WHAT THE EXERCISE ASKS -> Reproduce the data in full, exactly.

SOURCE INFORMATION ->
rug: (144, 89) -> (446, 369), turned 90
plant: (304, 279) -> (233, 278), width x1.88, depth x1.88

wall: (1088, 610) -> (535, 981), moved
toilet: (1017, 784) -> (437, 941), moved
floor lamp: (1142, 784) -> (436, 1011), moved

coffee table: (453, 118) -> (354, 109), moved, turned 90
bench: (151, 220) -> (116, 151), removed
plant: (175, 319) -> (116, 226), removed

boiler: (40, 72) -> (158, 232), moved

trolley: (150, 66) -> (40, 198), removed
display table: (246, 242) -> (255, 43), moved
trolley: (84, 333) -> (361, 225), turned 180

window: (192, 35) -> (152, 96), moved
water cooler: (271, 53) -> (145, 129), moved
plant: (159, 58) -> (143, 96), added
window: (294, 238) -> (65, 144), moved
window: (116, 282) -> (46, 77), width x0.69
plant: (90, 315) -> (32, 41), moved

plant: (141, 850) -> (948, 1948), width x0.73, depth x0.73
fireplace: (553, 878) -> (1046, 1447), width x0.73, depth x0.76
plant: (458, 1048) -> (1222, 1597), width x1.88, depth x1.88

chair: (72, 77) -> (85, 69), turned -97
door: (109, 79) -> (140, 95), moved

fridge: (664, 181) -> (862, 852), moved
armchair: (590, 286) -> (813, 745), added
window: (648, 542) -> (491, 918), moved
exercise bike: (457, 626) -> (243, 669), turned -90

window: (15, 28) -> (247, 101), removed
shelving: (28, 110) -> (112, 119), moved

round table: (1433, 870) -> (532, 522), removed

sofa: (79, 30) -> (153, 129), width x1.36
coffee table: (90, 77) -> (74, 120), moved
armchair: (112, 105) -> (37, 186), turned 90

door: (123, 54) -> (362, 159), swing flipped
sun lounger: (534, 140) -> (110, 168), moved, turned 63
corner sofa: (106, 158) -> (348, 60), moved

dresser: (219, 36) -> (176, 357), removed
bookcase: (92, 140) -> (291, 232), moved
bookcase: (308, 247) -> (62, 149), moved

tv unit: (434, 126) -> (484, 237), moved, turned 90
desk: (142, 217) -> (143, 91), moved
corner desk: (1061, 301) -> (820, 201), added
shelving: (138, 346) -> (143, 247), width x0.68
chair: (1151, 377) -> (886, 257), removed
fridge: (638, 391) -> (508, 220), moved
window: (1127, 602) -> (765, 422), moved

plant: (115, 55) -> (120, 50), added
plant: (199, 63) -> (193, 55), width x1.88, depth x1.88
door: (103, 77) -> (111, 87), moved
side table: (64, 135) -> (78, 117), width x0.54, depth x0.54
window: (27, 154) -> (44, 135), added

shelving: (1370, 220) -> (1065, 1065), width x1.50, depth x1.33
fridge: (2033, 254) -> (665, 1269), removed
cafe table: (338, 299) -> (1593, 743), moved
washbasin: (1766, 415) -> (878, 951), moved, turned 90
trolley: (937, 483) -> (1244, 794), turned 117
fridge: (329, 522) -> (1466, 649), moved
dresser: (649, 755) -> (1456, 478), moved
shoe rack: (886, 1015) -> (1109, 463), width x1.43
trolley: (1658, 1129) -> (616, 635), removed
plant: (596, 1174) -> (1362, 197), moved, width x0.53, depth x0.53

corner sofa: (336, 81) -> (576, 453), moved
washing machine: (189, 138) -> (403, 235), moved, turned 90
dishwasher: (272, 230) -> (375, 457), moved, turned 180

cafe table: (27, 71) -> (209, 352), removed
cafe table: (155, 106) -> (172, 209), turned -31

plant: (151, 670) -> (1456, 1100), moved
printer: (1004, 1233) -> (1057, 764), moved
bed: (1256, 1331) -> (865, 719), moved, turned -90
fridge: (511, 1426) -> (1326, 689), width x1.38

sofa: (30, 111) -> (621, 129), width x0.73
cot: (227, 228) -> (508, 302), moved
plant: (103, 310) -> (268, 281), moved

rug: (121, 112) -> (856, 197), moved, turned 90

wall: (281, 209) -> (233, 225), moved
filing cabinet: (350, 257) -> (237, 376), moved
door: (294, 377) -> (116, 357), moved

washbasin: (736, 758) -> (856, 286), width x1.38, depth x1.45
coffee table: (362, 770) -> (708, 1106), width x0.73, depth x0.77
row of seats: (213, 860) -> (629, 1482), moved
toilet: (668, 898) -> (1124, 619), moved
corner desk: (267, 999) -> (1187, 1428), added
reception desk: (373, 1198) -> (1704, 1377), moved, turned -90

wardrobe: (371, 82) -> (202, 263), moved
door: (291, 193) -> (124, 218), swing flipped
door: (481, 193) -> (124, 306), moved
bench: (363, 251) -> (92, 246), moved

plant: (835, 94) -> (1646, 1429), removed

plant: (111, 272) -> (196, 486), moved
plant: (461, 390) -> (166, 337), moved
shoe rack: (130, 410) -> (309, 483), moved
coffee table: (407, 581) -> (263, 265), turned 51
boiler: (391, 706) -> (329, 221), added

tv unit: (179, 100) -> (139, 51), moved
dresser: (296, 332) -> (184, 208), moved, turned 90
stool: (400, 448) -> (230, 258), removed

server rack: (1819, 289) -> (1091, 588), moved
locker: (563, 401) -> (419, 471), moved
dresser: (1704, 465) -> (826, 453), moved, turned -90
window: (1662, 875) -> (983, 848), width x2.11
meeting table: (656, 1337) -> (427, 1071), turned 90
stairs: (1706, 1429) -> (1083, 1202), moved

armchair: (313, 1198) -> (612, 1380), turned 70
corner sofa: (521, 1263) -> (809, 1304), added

COMPLETED EXERCISE ->
rug: (144, 89) -> (446, 369), turned 90
plant: (304, 279) -> (233, 278), width x1.88, depth x1.88

wall: (1088, 610) -> (535, 981), moved
toilet: (1017, 784) -> (437, 941), moved
floor lamp: (1142, 784) -> (436, 1011), moved

coffee table: (453, 118) -> (354, 109), moved, turned 90
bench: (151, 220) -> (116, 151), removed
plant: (175, 319) -> (116, 226), removed

boiler: (40, 72) -> (158, 232), moved

trolley: (150, 66) -> (40, 198), removed
display table: (246, 242) -> (255, 43), moved
trolley: (84, 333) -> (361, 225), turned 180

window: (192, 35) -> (152, 96), moved
water cooler: (271, 53) -> (145, 129), moved
plant: (159, 58) -> (143, 96), added
window: (294, 238) -> (65, 144), moved
window: (116, 282) -> (46, 77), width x0.69
plant: (90, 315) -> (32, 41), moved

plant: (141, 850) -> (948, 1948), width x0.73, depth x0.73
fireplace: (553, 878) -> (1046, 1447), width x0.73, depth x0.76
plant: (458, 1048) -> (1222, 1597), width x1.88, depth x1.88

chair: (72, 77) -> (85, 69), turned -97
door: (109, 79) -> (140, 95), moved

fridge: (664, 181) -> (862, 852), moved
armchair: (590, 286) -> (813, 745), added
window: (648, 542) -> (491, 918), moved
exercise bike: (457, 626) -> (243, 669), turned -90

window: (15, 28) -> (247, 101), removed
shelving: (28, 110) -> (112, 119), moved

round table: (1433, 870) -> (532, 522), removed

sofa: (79, 30) -> (153, 129), width x1.36
coffee table: (90, 77) -> (74, 120), moved
armchair: (112, 105) -> (37, 186), turned 90

door: (123, 54) -> (362, 159), swing flipped
sun lounger: (534, 140) -> (110, 168), moved, turned 63
corner sofa: (106, 158) -> (348, 60), moved

dresser: (219, 36) -> (176, 357), removed
bookcase: (92, 140) -> (291, 232), moved
bookcase: (308, 247) -> (62, 149), moved

tv unit: (434, 126) -> (484, 237), moved, turned 90
desk: (142, 217) -> (143, 91), moved
corner desk: (1061, 301) -> (820, 201), added
shelving: (138, 346) -> (143, 247), width x0.68
chair: (1151, 377) -> (886, 257), removed
fridge: (638, 391) -> (508, 220), moved
window: (1127, 602) -> (765, 422), moved

plant: (115, 55) -> (120, 50), added
plant: (199, 63) -> (193, 55), width x1.88, depth x1.88
door: (103, 77) -> (111, 87), moved
side table: (64, 135) -> (78, 117), width x0.54, depth x0.54
window: (27, 154) -> (44, 135), added

shelving: (1370, 220) -> (1065, 1065), width x1.50, depth x1.33
fridge: (2033, 254) -> (665, 1269), removed
cafe table: (338, 299) -> (1593, 743), moved
washbasin: (1766, 415) -> (878, 951), moved, turned 90
trolley: (937, 483) -> (1244, 794), turned 117
fridge: (329, 522) -> (1466, 649), moved
dresser: (649, 755) -> (1456, 478), moved
shoe rack: (886, 1015) -> (1109, 463), width x1.43
trolley: (1658, 1129) -> (616, 635), removed
plant: (596, 1174) -> (1362, 197), moved, width x0.53, depth x0.53

corner sofa: (336, 81) -> (576, 453), moved
washing machine: (189, 138) -> (403, 235), moved, turned 90
dishwasher: (272, 230) -> (375, 457), moved, turned 180

cafe table: (27, 71) -> (209, 352), removed
cafe table: (155, 106) -> (172, 209), turned -31

plant: (151, 670) -> (1456, 1100), moved
printer: (1004, 1233) -> (1057, 764), moved
bed: (1256, 1331) -> (865, 719), moved, turned -90
fridge: (511, 1426) -> (1326, 689), width x1.38

sofa: (30, 111) -> (621, 129), width x0.73
cot: (227, 228) -> (508, 302), moved
plant: (103, 310) -> (268, 281), moved

rug: (121, 112) -> (856, 197), moved, turned 90

wall: (281, 209) -> (233, 225), moved
filing cabinet: (350, 257) -> (237, 376), moved
door: (294, 377) -> (116, 357), moved

washbasin: (736, 758) -> (856, 286), width x1.38, depth x1.45
coffee table: (362, 770) -> (708, 1106), width x0.73, depth x0.77
row of seats: (213, 860) -> (629, 1482), moved
toilet: (668, 898) -> (1124, 619), moved
corner desk: (267, 999) -> (1187, 1428), added
reception desk: (373, 1198) -> (1704, 1377), moved, turned -90

wardrobe: (371, 82) -> (202, 263), moved
door: (291, 193) -> (124, 218), swing flipped
door: (481, 193) -> (124, 306), moved
bench: (363, 251) -> (92, 246), moved

plant: (835, 94) -> (1646, 1429), removed

plant: (111, 272) -> (196, 486), moved
plant: (461, 390) -> (166, 337), moved
shoe rack: (130, 410) -> (309, 483), moved
coffee table: (407, 581) -> (263, 265), turned 51
boiler: (391, 706) -> (329, 221), added

tv unit: (179, 100) -> (139, 51), moved
dresser: (296, 332) -> (184, 208), moved, turned 90
stool: (400, 448) -> (230, 258), removed

server rack: (1819, 289) -> (1091, 588), moved
locker: (563, 401) -> (419, 471), moved
dresser: (1704, 465) -> (826, 453), moved, turned -90
window: (1662, 875) -> (983, 848), width x2.11
meeting table: (656, 1337) -> (427, 1071), turned 90
stairs: (1706, 1429) -> (1083, 1202), moved

armchair: (313, 1198) -> (612, 1380), turned 70
corner sofa: (521, 1263) -> (809, 1304), added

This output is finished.